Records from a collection
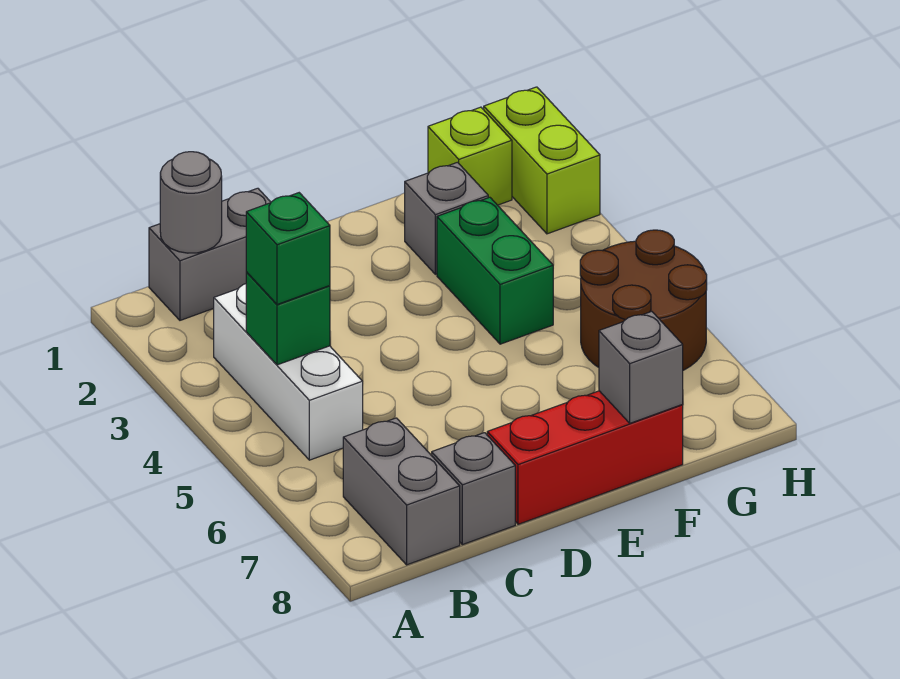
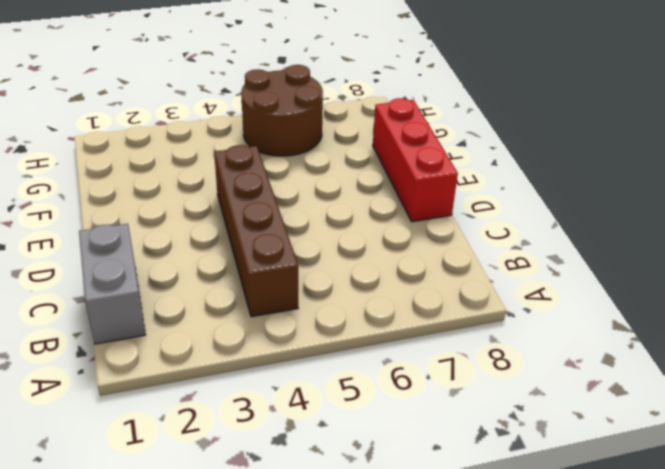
brown 1x4 brick [214,145,298,317] -> white 1x3 brick [214,284,363,460]
none -> grey 1x2 brick [343,418,460,565]
none -> grey 1x1 brick [432,433,515,545]
none -> grey 1x1 brick [405,162,488,274]

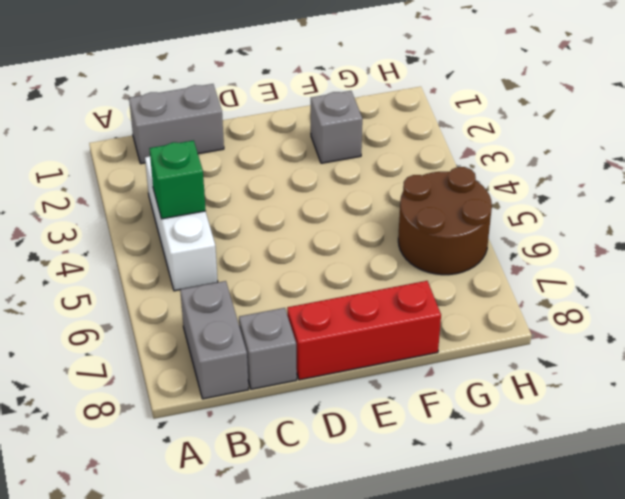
none -> green 1x2 brick [437,197,553,344]
none -> lime 1x1 brick [428,107,512,205]
none -> lime 1x2 brick [484,87,600,234]

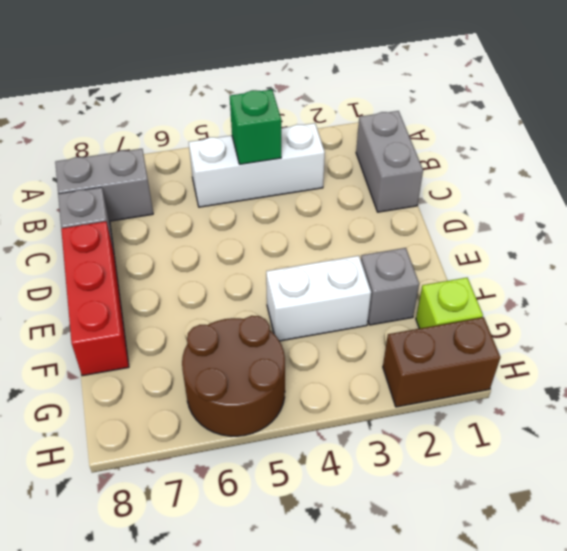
white 1x2 brick [266,256,371,341] -> green 1x2 brick [437,197,553,344]
brown 1x2 brick [383,317,500,407] -> lime 1x2 brick [484,87,600,234]
none -> grey 1x1 round brick [160,152,222,253]
none -> grey 1x1 brick [599,311,683,423]
none -> green 1x1 brick [246,193,330,304]

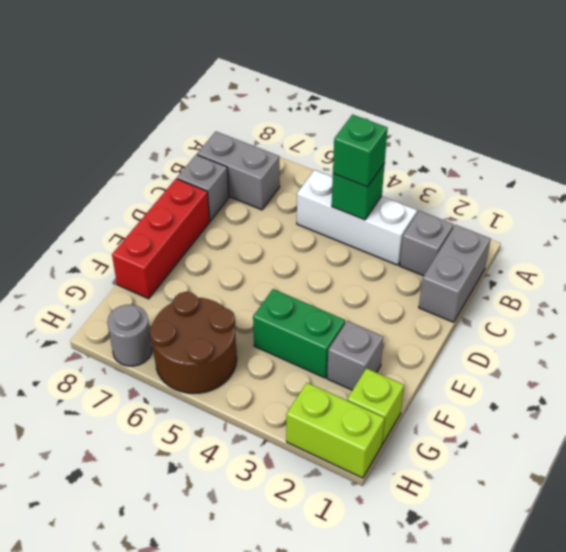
grey 1x1 brick [400,211,454,276] -> grey 1x1 brick moved to [599,311,683,423]
grey 1x1 round brick [107,305,152,366] -> grey 1x1 round brick moved to [160,152,222,253]

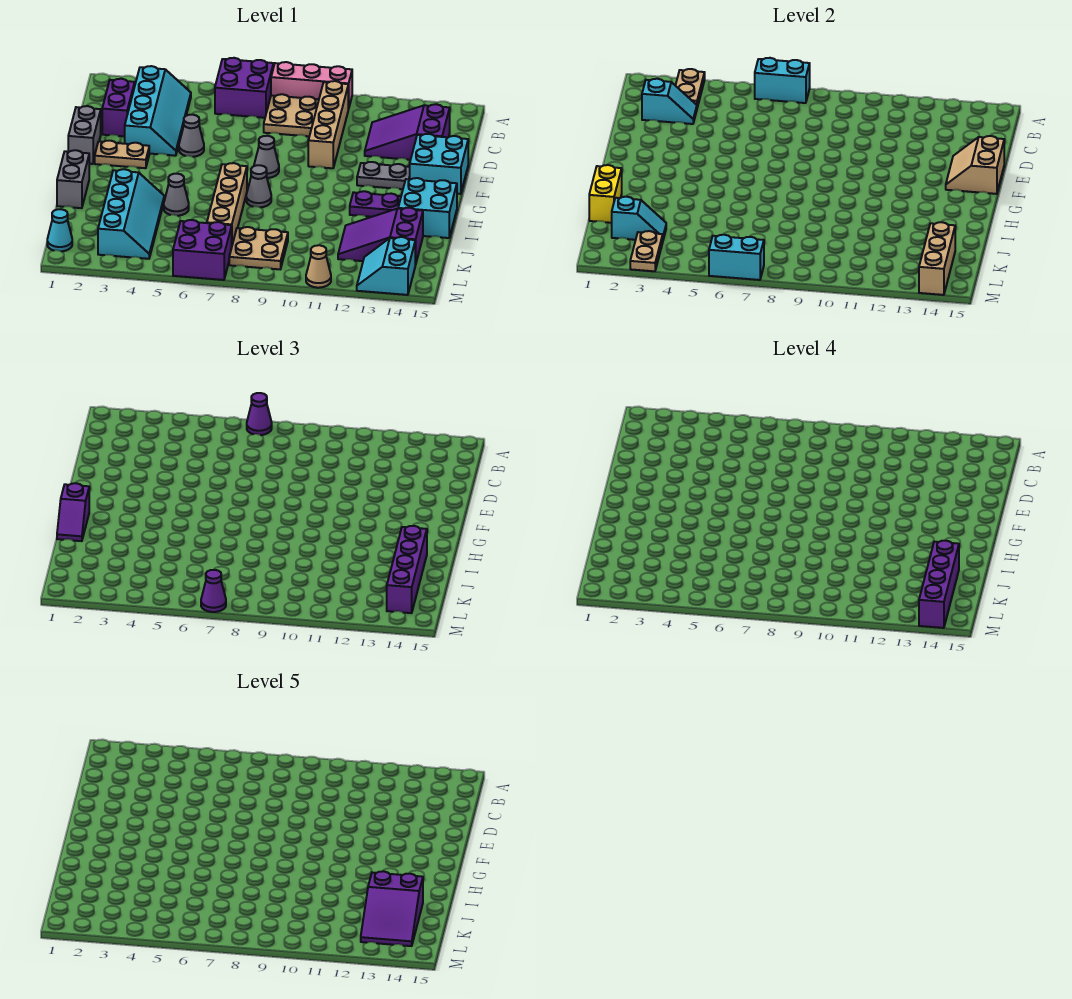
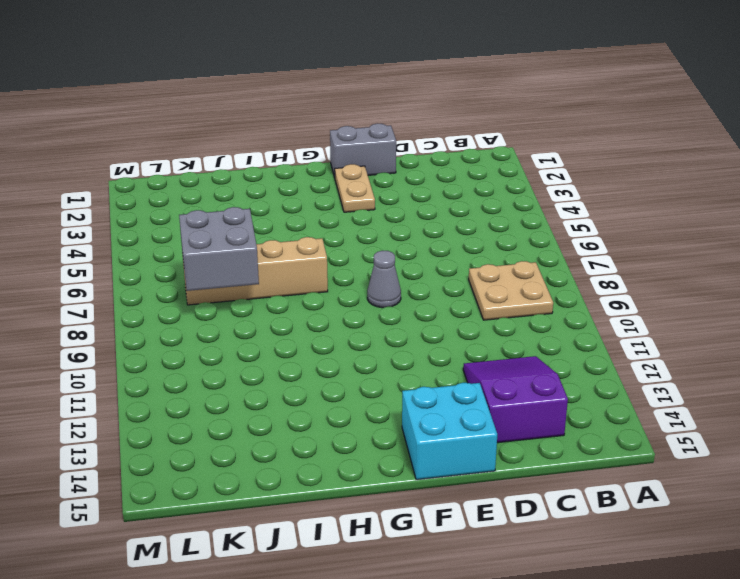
grey 2x2 brick [179,207,259,291] -> none
none -> purple 2x2 brick [215,58,274,118]
none -> pink 1x3 brick [271,62,352,109]
none -> cyan 2x4 slope [125,66,191,156]
none -> tan 1x4 brick [308,81,348,168]

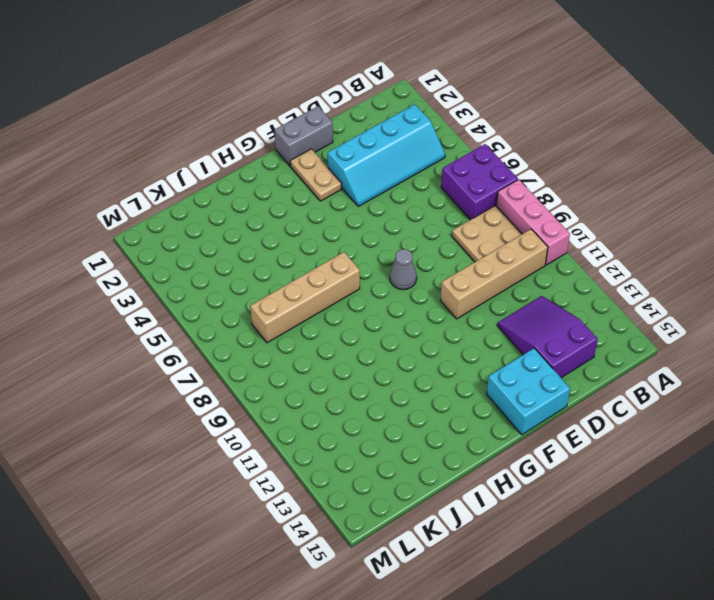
none -> purple 1x2 brick [102,79,135,136]
none -> grey 1x1 cone [179,115,204,157]
none -> grey 1x2 plate [357,162,410,189]
none -> grey 1x2 brick [57,150,89,208]

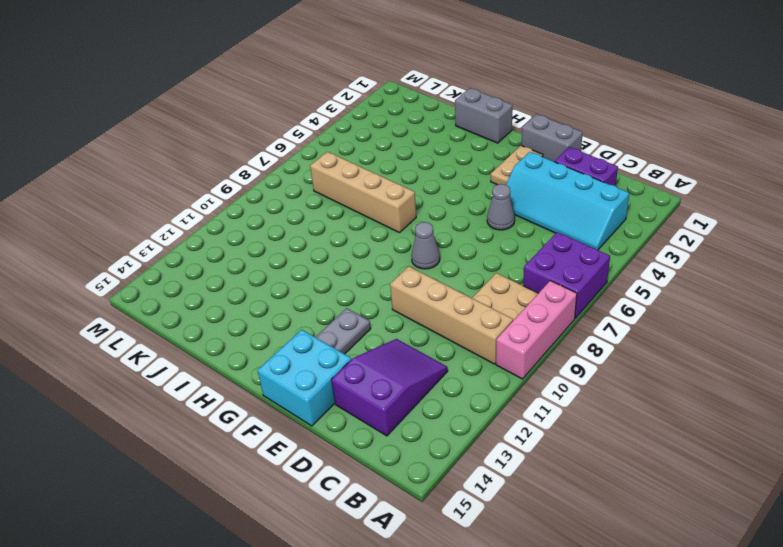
none -> grey 1x1 cone [246,165,271,207]
none -> purple 1x2 plate [350,191,401,217]
none -> cyan 2x2 brick [398,178,457,238]
none -> cyan 2x4 slope [98,169,164,259]

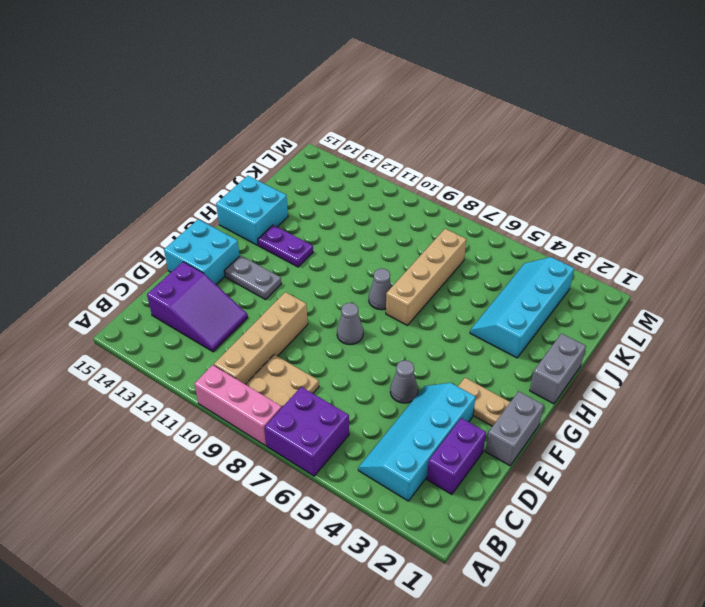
none -> grey 1x1 cone [164,174,189,216]
none -> purple 2x3 slope [338,208,423,265]
none -> tan 2x2 plate [229,227,288,269]
none -> cyan 1x1 cone [47,209,72,251]

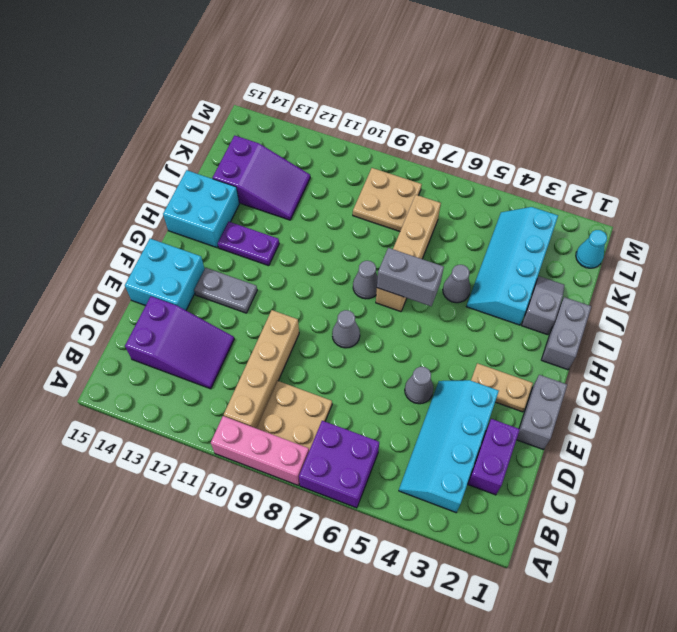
grey 1x2 brick [377,248,444,306] -> none
grey 1x2 slope [522,276,565,335] -> none
none -> purple 2x2 brick [173,220,232,280]
none -> cyan 2x2 slope [357,237,415,295]
none -> tan 1x1 cone [306,245,331,288]
none -> tan 1x2 plate [676,69,705,108]

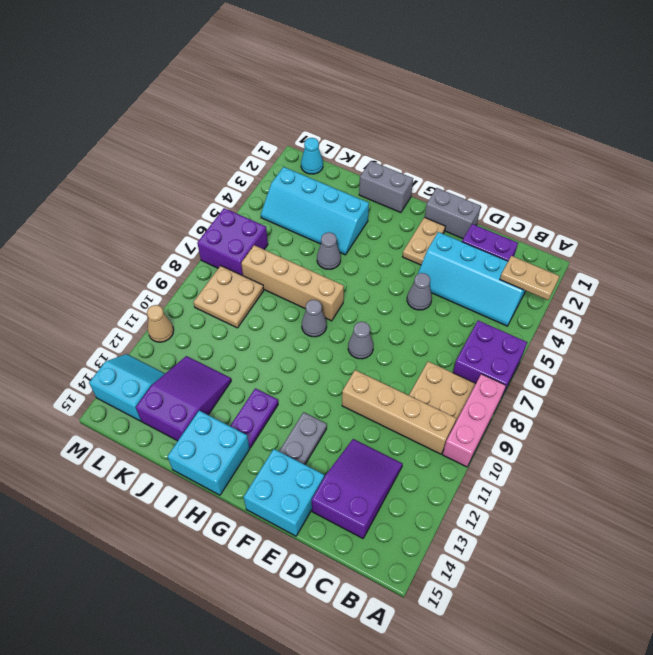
none -> cyan 1x2 brick [755,58,810,103]
none -> cyan 1x2 slope [642,79,697,124]
none -> tan 2x2 slope [946,136,1004,194]
none -> yellow 1x2 brick [589,165,622,223]

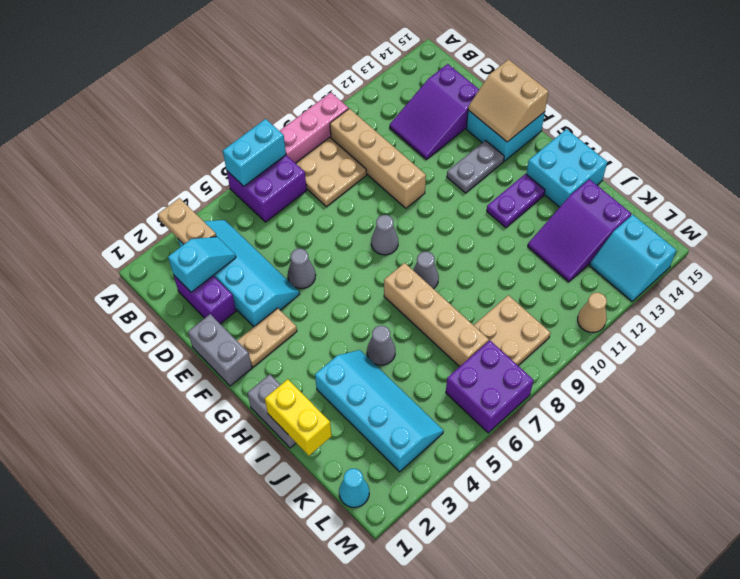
none -> cyan 1x2 slope [612,197,666,240]
none -> tan 1x3 brick [919,222,955,295]
none -> tan 1x2 plate [630,231,663,271]
none -> cyan 1x2 brick [709,235,764,280]

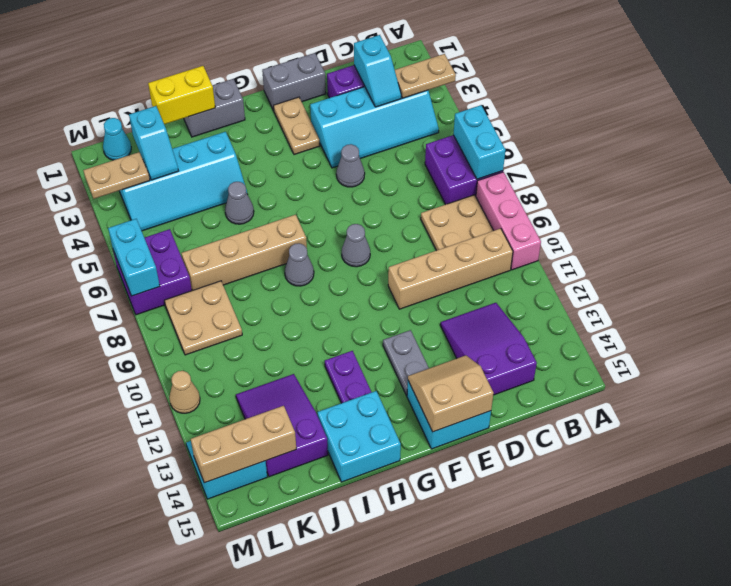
none -> purple 1x1 cone [247,393,272,435]
none -> purple 1x2 slope [57,483,89,541]
none -> purple 1x4 brick [387,526,427,613]
none -> purple 1x1 cone [201,570,226,612]

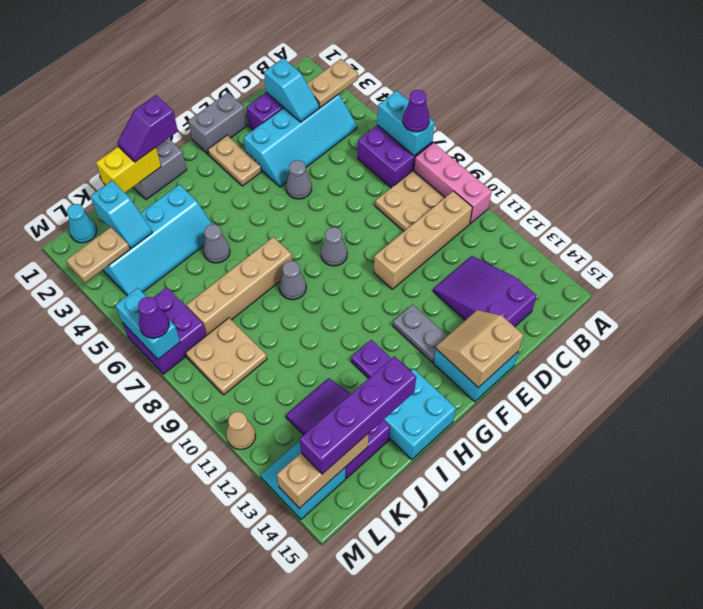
none -> purple 1x4 brick [919,541,959,628]
none -> purple 2x3 slope [361,871,423,946]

■ Brief
What you give back must match the lines from the start of the records through the line that contains "none -> purple 2x2 brick [215,58,274,118]", exactly, with the pictures left out.

■ Answer area
brown 1x4 brick [214,145,298,317] -> white 1x3 brick [214,284,363,460]
none -> grey 1x2 brick [343,418,460,565]
none -> grey 1x1 brick [432,433,515,545]
none -> grey 1x1 brick [405,162,488,274]

none -> green 1x2 brick [437,197,553,344]
none -> lime 1x1 brick [428,107,512,205]
none -> lime 1x2 brick [484,87,600,234]

white 1x2 brick [266,256,371,341] -> green 1x2 brick [437,197,553,344]
brown 1x2 brick [383,317,500,407] -> lime 1x2 brick [484,87,600,234]
none -> grey 1x1 round brick [160,152,222,253]
none -> grey 1x1 brick [599,311,683,423]
none -> green 1x1 brick [246,193,330,304]

grey 1x1 brick [400,211,454,276] -> grey 1x1 brick moved to [599,311,683,423]
grey 1x1 round brick [107,305,152,366] -> grey 1x1 round brick moved to [160,152,222,253]

grey 2x2 brick [179,207,259,291] -> none
none -> purple 2x2 brick [215,58,274,118]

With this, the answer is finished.